Listed entries>
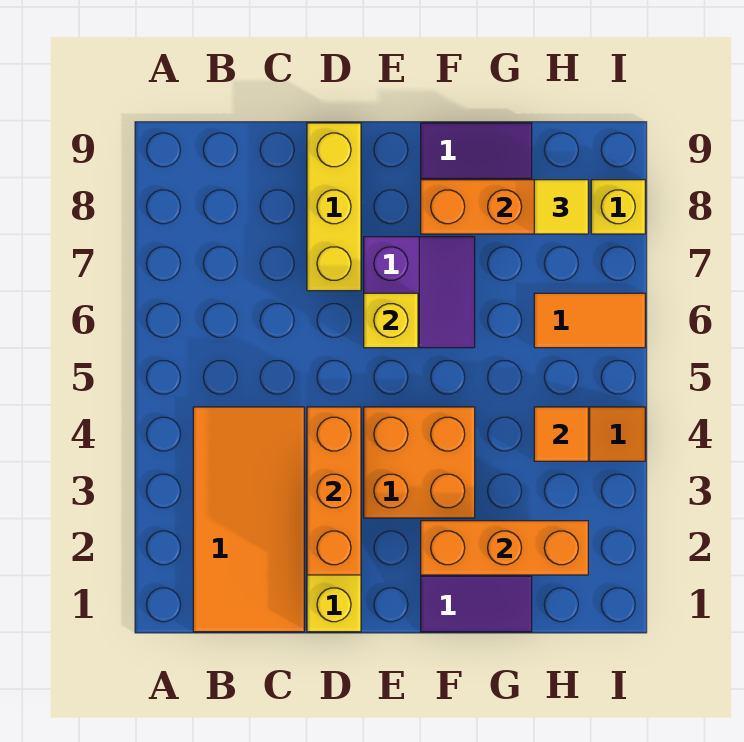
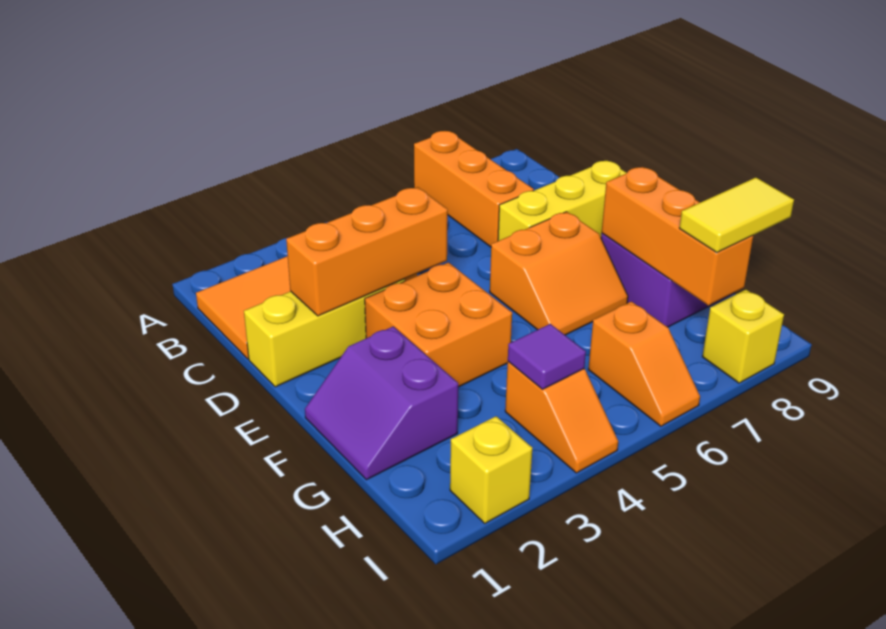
purple slope E6:F7 level 1 top E -> orange slope E6:F7 level 1 top E
yellow brick E6 level 2 -> yellow brick I2 level 1
orange brick F2:H2 level 2 -> orange brick A7:C7 level 1
orange tile H4 level 2 -> purple tile H4 level 2
orange tile H6:I6 level 1 -> orange slope H6:I6 level 1 top H
yellow tile H8 level 3 -> yellow tile H8:H9 level 3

Work instructions>
Output the lines from the one with "orange brick F2:H2" to the final line of the entries above, exactly as they stand, please, and nothing else.

Task response>
orange brick F2:H2 level 2 -> orange brick A7:C7 level 1
orange tile H4 level 2 -> purple tile H4 level 2
orange tile H6:I6 level 1 -> orange slope H6:I6 level 1 top H
yellow tile H8 level 3 -> yellow tile H8:H9 level 3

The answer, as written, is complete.